• TASK DETAILS
Pull every "cadeau" line out of the data below.

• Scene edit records
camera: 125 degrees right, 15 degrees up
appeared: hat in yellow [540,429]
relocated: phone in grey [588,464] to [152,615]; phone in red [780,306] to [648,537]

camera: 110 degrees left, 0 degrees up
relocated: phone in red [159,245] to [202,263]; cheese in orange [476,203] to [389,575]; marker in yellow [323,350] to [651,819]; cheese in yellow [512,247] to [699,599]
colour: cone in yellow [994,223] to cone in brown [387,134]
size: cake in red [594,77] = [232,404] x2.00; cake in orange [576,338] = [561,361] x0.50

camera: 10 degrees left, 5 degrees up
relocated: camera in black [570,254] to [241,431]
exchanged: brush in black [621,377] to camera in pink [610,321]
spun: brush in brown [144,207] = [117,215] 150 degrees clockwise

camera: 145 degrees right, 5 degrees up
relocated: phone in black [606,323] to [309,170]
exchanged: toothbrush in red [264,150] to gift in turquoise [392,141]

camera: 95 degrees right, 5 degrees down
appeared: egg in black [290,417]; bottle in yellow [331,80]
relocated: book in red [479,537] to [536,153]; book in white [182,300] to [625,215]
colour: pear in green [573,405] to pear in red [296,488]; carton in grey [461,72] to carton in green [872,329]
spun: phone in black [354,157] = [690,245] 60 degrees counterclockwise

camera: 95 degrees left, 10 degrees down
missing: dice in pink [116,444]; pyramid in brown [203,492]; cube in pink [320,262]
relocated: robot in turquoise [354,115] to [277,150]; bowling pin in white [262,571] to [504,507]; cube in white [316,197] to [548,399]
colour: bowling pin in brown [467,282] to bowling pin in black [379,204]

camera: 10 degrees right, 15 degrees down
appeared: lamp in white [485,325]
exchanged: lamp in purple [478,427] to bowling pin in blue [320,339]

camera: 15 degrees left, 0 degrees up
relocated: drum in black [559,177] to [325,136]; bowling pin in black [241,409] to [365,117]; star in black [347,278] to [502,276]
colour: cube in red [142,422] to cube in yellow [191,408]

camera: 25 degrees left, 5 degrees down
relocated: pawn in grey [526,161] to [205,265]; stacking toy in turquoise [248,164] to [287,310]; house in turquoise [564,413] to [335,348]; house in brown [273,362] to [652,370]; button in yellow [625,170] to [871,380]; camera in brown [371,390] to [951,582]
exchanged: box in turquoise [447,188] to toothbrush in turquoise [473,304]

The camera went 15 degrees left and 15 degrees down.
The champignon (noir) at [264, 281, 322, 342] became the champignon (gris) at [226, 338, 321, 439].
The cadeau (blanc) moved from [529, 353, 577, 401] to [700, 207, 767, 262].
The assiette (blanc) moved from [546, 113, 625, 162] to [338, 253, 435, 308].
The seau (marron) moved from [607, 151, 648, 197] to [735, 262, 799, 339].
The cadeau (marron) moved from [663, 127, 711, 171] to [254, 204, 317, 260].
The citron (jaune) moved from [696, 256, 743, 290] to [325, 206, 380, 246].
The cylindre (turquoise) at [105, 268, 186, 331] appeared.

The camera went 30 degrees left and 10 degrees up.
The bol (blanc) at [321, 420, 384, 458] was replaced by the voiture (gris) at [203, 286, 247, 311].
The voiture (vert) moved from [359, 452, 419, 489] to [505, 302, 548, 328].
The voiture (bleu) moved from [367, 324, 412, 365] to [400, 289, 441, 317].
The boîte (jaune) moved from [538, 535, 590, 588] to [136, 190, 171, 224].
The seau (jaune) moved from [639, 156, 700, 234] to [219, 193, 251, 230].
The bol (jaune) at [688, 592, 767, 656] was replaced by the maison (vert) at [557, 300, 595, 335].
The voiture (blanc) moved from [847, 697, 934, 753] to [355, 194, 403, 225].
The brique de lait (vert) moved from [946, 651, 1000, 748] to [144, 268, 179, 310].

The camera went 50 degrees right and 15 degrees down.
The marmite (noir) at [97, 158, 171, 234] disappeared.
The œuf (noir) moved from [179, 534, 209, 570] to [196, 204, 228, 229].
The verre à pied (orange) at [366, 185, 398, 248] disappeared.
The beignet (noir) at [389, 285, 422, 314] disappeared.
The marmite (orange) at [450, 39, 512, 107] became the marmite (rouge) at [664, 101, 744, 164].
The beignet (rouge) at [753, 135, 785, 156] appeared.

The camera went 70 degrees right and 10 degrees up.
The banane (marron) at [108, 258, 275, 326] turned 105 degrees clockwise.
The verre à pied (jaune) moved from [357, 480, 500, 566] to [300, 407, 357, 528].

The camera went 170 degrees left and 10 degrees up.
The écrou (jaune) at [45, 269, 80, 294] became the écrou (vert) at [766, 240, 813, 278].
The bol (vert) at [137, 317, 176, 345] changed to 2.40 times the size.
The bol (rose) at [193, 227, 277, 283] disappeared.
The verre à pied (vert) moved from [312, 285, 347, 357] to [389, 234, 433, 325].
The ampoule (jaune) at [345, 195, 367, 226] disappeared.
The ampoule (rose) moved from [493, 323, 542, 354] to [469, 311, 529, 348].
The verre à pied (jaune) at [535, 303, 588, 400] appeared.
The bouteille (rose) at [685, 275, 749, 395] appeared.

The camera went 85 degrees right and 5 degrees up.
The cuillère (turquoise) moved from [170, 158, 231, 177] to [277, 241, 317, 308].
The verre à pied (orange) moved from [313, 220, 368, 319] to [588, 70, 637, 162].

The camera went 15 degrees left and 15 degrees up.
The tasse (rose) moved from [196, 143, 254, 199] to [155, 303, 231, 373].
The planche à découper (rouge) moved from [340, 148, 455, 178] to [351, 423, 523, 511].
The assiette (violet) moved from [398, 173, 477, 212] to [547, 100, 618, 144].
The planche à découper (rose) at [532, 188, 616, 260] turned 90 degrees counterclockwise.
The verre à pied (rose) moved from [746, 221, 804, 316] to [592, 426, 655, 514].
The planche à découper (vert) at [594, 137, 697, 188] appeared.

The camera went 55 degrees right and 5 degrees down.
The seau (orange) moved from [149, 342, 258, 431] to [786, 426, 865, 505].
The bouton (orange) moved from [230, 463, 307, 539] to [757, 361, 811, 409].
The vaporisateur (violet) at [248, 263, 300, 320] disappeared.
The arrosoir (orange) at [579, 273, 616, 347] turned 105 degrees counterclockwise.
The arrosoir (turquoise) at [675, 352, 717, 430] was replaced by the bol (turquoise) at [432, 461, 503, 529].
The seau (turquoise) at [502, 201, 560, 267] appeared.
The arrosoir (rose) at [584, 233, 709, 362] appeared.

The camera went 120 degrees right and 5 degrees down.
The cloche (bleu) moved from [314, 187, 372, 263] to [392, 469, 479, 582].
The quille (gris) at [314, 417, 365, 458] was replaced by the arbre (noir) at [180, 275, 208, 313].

• EXPECTED ANSWER
The cadeau (blanc) moved from [529, 353, 577, 401] to [700, 207, 767, 262].
The cadeau (marron) moved from [663, 127, 711, 171] to [254, 204, 317, 260].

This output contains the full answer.